Below are entries; repeat exactly, and nothing else, the lines from the one holding "DIGITS2 pin DIO: 16 -> TX" through the one holding "LCD2 pin SCL: 3 -> A1", inclusive. Leave the pictures out.
|---|
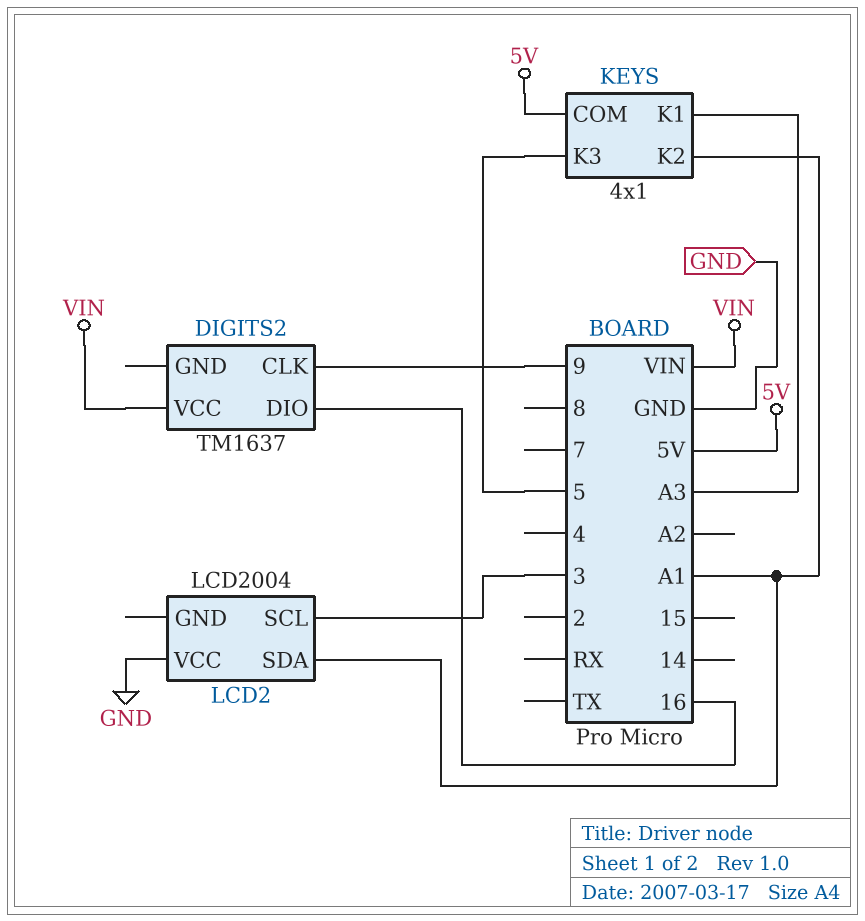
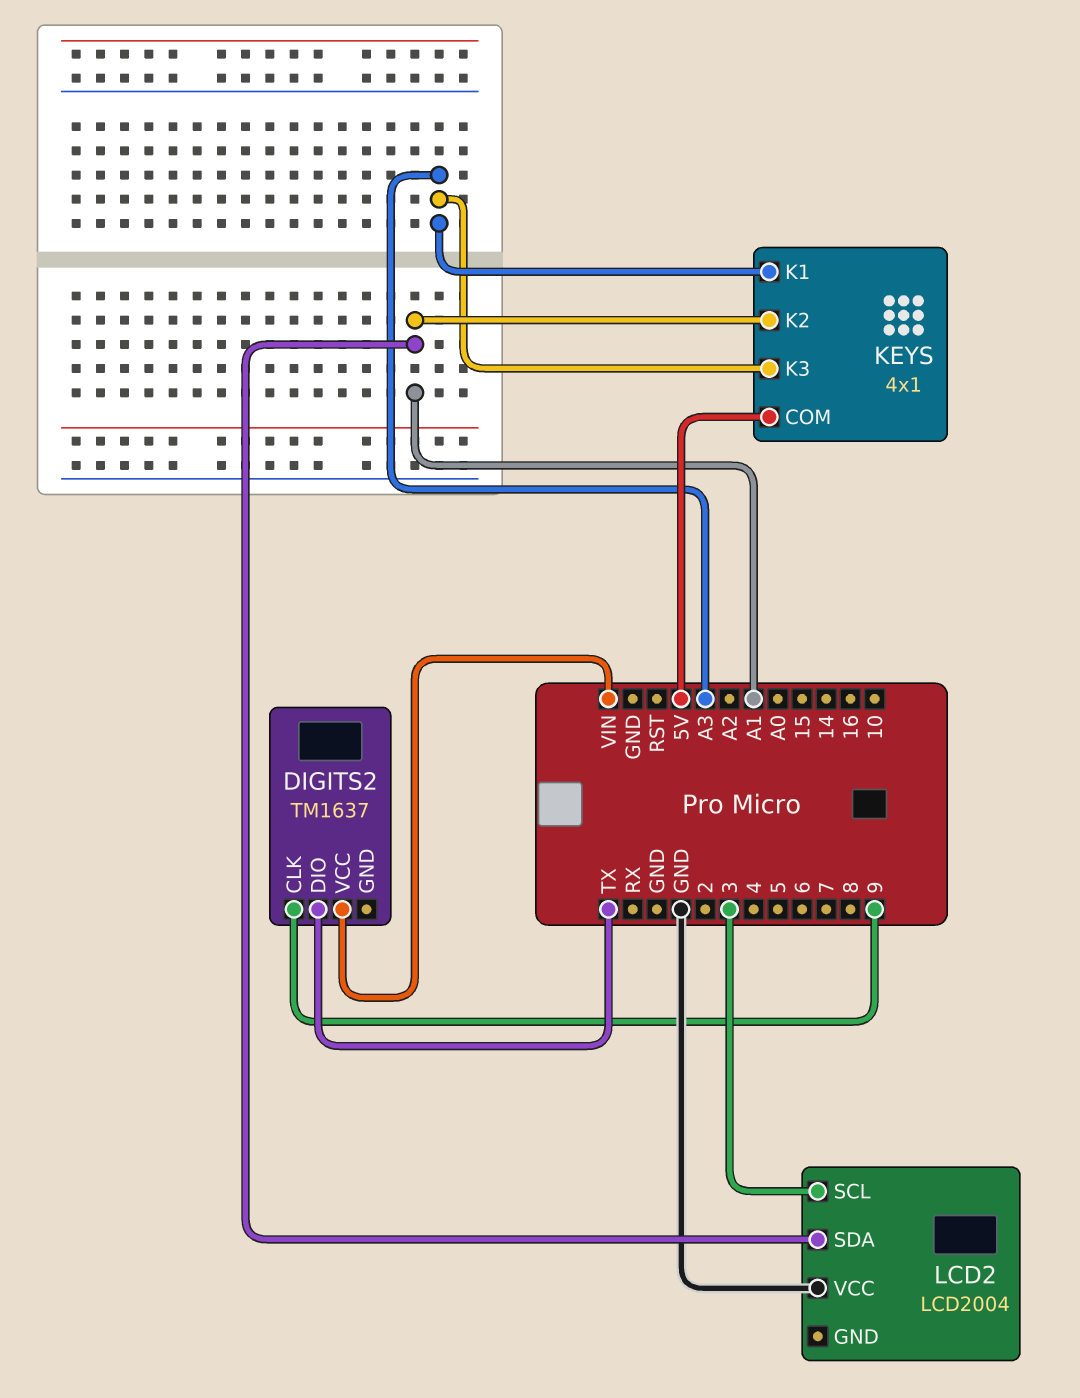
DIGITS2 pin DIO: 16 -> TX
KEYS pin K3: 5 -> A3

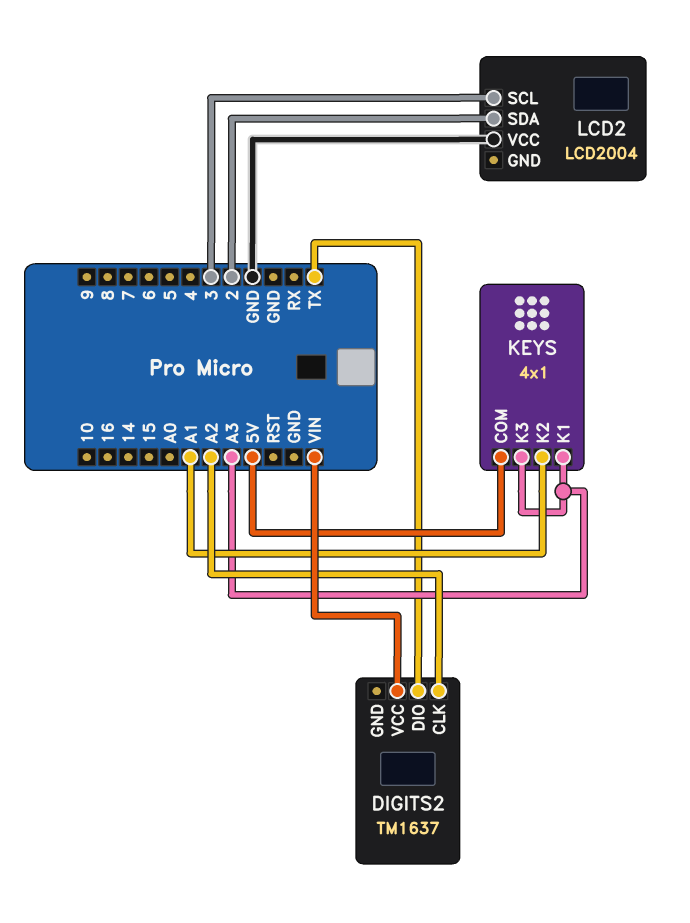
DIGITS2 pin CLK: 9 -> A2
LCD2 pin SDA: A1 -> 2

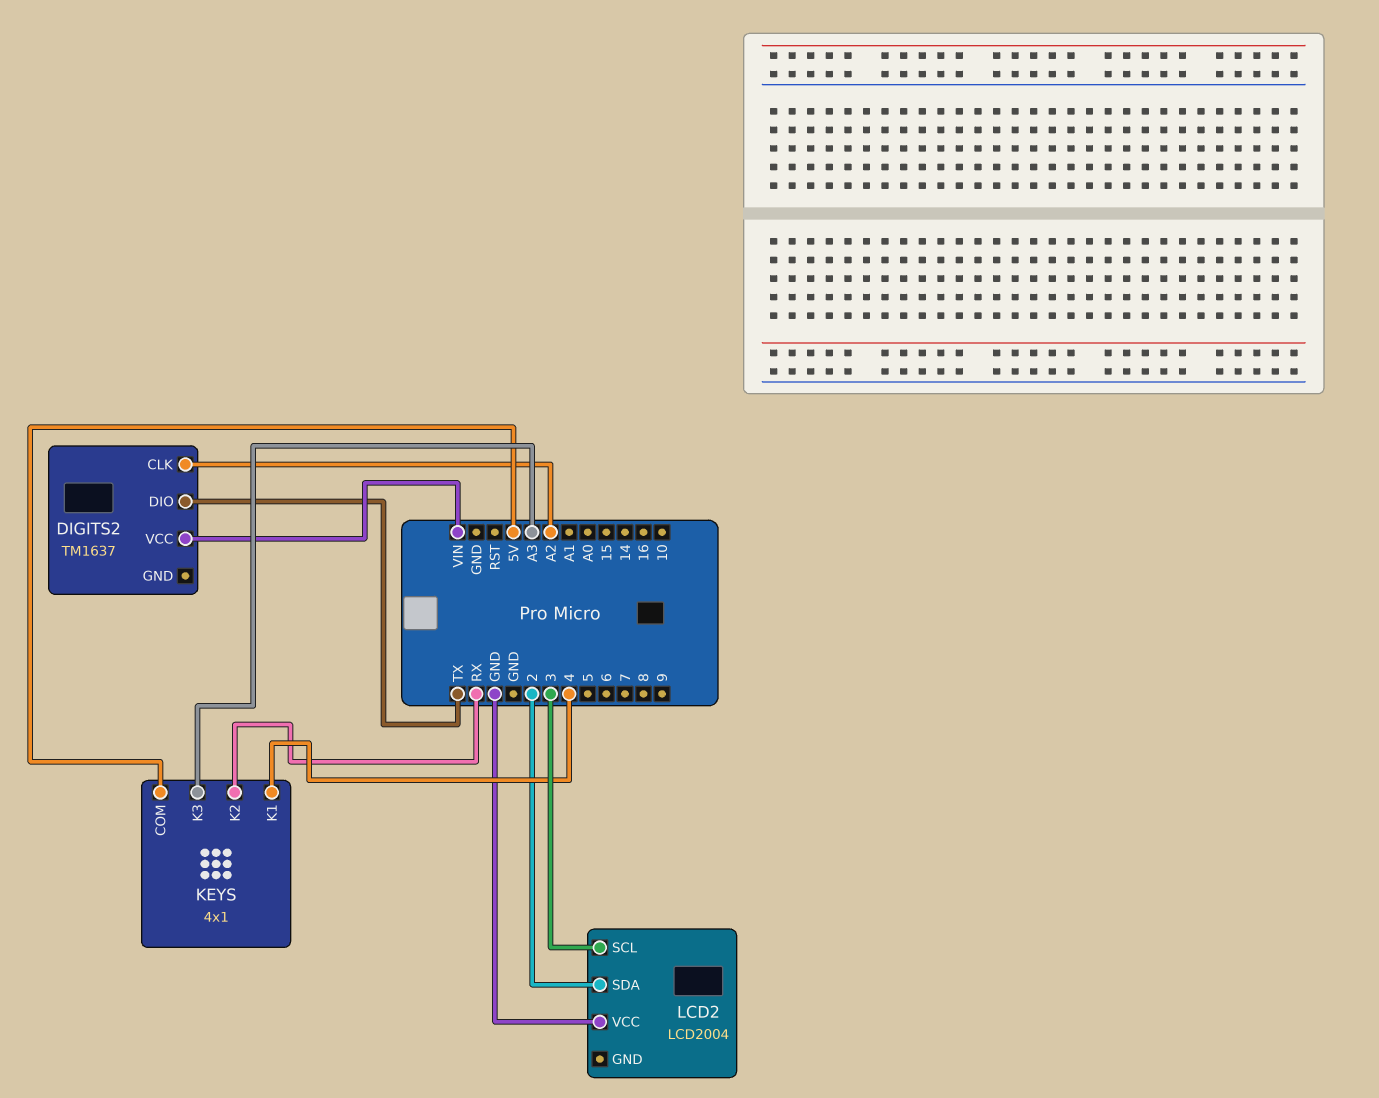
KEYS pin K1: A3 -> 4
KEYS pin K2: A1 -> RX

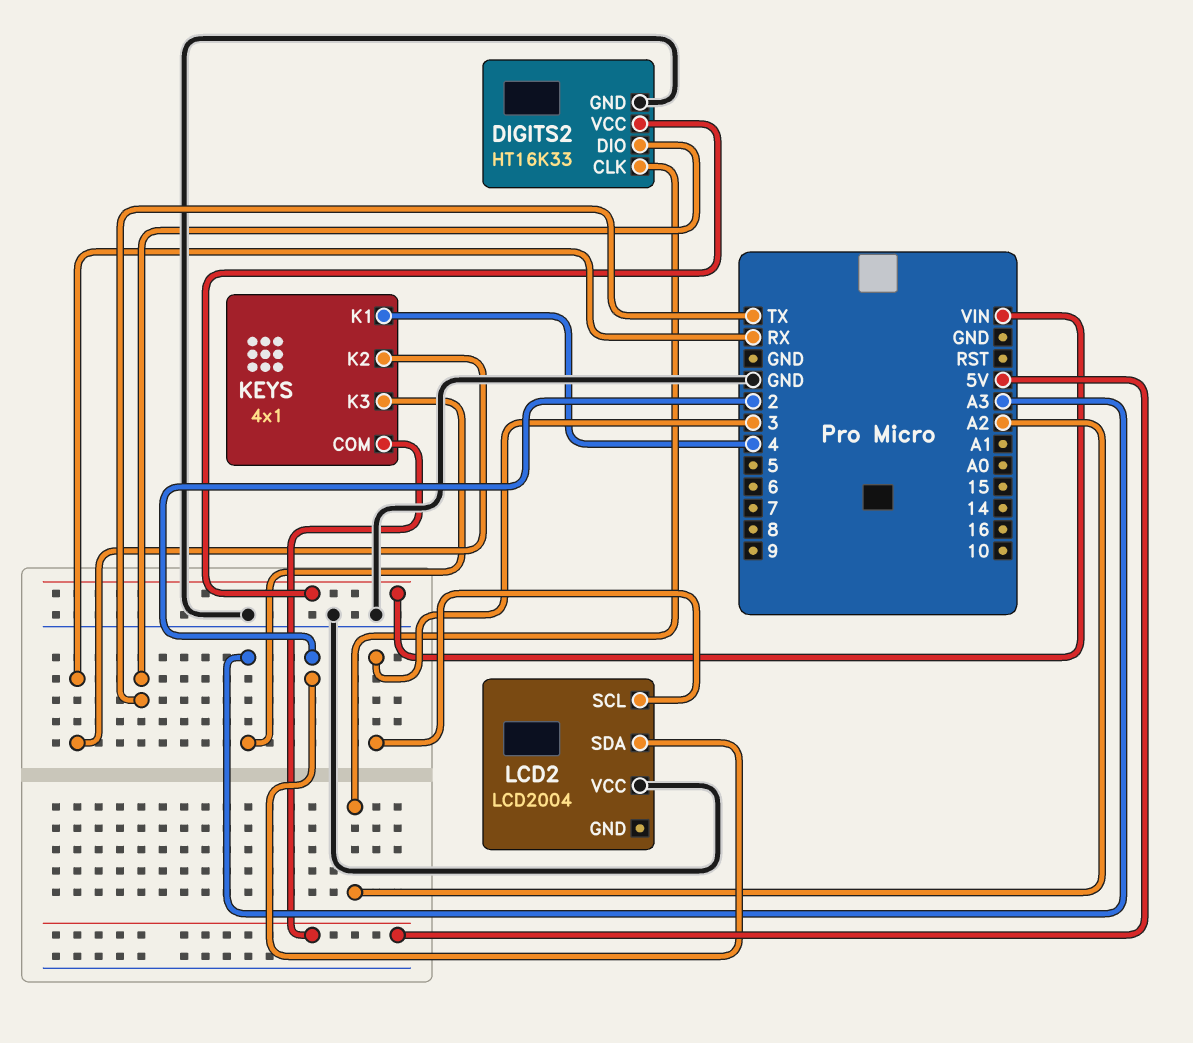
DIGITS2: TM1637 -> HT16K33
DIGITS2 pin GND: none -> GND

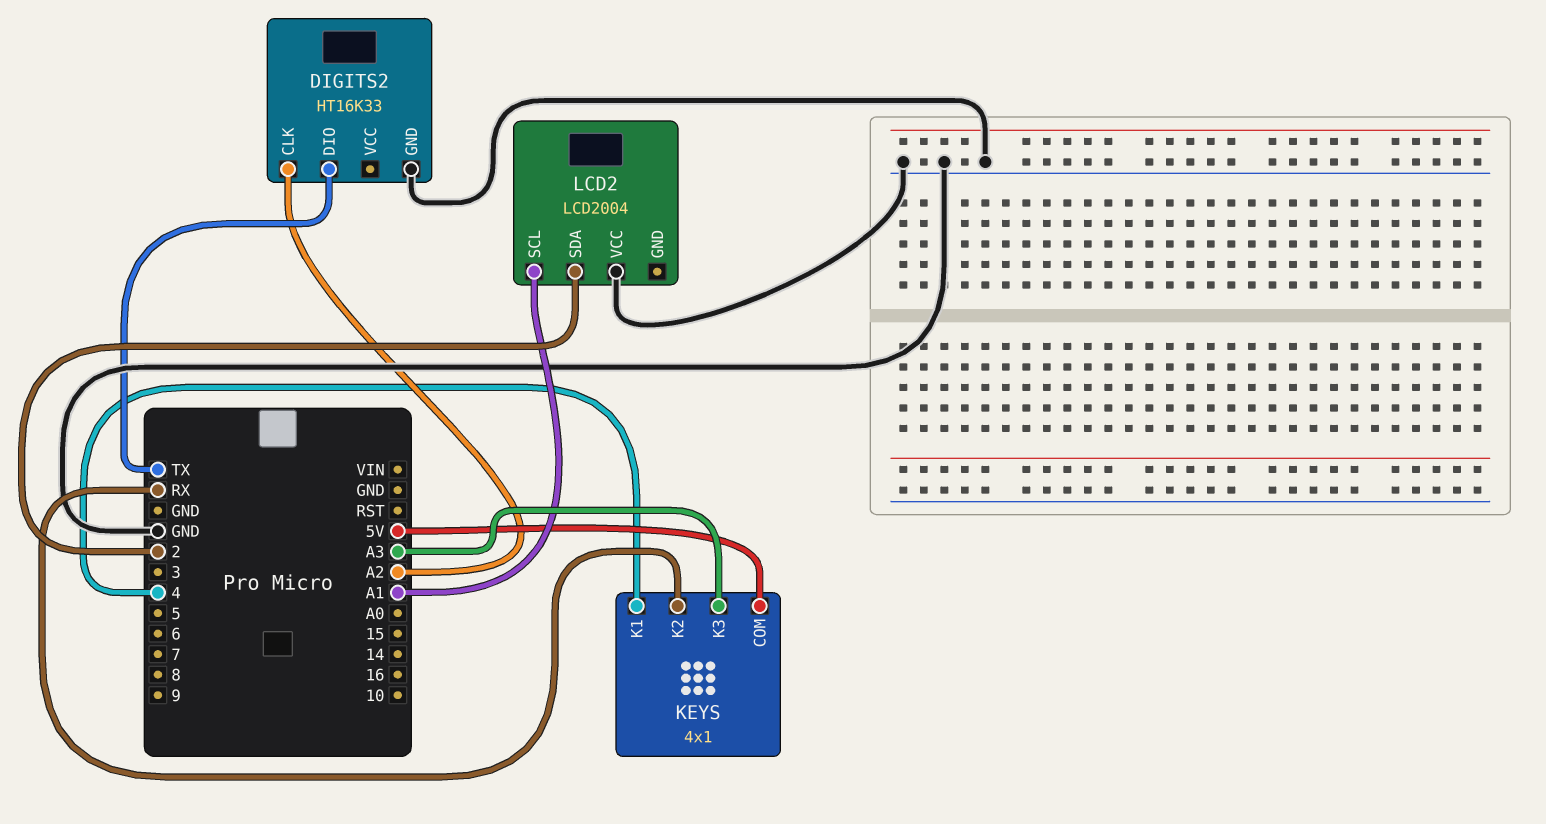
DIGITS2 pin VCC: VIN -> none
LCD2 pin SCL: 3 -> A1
|---|
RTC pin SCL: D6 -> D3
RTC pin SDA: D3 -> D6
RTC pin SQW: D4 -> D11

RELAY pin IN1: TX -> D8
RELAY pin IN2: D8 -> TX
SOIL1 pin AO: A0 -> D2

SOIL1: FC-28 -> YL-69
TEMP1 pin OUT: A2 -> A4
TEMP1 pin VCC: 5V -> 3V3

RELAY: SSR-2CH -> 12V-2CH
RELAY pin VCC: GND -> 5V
|---|
_OUTPUT OF THE TASK:_
DIGITS2 pin DIO: 16 -> TX
KEYS pin K3: 5 -> A3

DIGITS2 pin CLK: 9 -> A2
LCD2 pin SDA: A1 -> 2

KEYS pin K1: A3 -> 4
KEYS pin K2: A1 -> RX

DIGITS2: TM1637 -> HT16K33
DIGITS2 pin GND: none -> GND

DIGITS2 pin VCC: VIN -> none
LCD2 pin SCL: 3 -> A1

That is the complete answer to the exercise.